= WORK ORDER =
Within the data that follows, set down exactly the lines from the one containing "P7 pin 2: N_1 -> P5/2" through the one containing "S8: none -> switch (PWR, X0)", both ends included.

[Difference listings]

----------------

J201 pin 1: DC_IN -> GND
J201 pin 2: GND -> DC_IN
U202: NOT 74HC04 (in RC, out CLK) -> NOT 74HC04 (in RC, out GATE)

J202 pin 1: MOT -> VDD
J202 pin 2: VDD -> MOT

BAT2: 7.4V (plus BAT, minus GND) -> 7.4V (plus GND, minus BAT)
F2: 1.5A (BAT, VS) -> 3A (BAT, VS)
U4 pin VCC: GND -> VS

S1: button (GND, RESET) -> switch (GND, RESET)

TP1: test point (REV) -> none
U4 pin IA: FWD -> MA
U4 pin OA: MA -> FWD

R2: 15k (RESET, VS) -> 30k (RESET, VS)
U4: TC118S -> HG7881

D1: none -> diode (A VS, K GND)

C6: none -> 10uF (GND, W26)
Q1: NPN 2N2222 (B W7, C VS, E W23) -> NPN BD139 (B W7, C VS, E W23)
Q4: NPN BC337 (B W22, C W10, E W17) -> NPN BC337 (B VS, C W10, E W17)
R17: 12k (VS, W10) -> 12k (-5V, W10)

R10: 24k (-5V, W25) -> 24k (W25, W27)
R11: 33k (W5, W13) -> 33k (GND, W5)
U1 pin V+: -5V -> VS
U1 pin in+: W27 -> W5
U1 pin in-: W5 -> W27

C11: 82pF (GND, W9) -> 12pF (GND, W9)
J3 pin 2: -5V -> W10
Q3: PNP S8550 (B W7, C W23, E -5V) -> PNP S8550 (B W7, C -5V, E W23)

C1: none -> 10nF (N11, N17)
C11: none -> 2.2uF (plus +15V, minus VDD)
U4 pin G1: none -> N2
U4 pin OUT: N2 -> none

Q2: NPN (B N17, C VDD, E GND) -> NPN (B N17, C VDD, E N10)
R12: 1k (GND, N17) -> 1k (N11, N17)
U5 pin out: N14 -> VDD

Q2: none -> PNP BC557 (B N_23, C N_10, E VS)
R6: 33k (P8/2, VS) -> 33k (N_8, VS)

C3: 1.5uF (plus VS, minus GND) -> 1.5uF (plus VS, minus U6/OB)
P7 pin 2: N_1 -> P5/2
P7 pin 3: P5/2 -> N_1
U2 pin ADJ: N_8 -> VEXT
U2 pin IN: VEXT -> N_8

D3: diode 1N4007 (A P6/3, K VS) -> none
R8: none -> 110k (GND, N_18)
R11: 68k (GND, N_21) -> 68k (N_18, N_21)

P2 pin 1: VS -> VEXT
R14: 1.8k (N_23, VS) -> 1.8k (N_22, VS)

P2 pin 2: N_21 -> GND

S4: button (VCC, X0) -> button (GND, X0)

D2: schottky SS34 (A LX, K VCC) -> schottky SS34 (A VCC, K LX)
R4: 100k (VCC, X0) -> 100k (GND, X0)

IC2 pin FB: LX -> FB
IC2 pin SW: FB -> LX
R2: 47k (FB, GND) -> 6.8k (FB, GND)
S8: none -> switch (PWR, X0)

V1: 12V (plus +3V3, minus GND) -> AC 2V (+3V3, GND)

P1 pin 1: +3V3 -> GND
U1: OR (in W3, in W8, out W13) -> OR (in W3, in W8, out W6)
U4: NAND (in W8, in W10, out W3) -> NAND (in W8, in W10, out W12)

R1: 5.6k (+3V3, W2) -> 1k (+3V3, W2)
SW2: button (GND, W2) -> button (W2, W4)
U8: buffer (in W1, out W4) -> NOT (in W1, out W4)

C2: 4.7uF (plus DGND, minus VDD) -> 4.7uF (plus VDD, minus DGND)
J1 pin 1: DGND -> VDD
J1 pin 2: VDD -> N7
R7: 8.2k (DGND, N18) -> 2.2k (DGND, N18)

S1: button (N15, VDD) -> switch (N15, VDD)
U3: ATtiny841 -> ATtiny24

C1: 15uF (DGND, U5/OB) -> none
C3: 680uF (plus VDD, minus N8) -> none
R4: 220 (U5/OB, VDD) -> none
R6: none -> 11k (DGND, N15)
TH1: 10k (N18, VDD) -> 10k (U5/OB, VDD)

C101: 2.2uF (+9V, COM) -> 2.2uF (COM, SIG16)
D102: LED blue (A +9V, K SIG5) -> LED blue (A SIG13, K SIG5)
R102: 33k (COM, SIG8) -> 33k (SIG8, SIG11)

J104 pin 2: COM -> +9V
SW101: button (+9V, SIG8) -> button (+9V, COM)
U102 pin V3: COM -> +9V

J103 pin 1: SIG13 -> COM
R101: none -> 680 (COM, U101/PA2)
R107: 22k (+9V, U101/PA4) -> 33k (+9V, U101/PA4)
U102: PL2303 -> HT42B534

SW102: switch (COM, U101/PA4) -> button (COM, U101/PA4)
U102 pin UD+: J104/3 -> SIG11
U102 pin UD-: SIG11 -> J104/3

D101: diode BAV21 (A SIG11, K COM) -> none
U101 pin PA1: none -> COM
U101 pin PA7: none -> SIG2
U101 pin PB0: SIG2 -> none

----------------

= WRITTEN SOLUTION =
P7 pin 2: N_1 -> P5/2
P7 pin 3: P5/2 -> N_1
U2 pin ADJ: N_8 -> VEXT
U2 pin IN: VEXT -> N_8

D3: diode 1N4007 (A P6/3, K VS) -> none
R8: none -> 110k (GND, N_18)
R11: 68k (GND, N_21) -> 68k (N_18, N_21)

P2 pin 1: VS -> VEXT
R14: 1.8k (N_23, VS) -> 1.8k (N_22, VS)

P2 pin 2: N_21 -> GND

S4: button (VCC, X0) -> button (GND, X0)

D2: schottky SS34 (A LX, K VCC) -> schottky SS34 (A VCC, K LX)
R4: 100k (VCC, X0) -> 100k (GND, X0)

IC2 pin FB: LX -> FB
IC2 pin SW: FB -> LX
R2: 47k (FB, GND) -> 6.8k (FB, GND)
S8: none -> switch (PWR, X0)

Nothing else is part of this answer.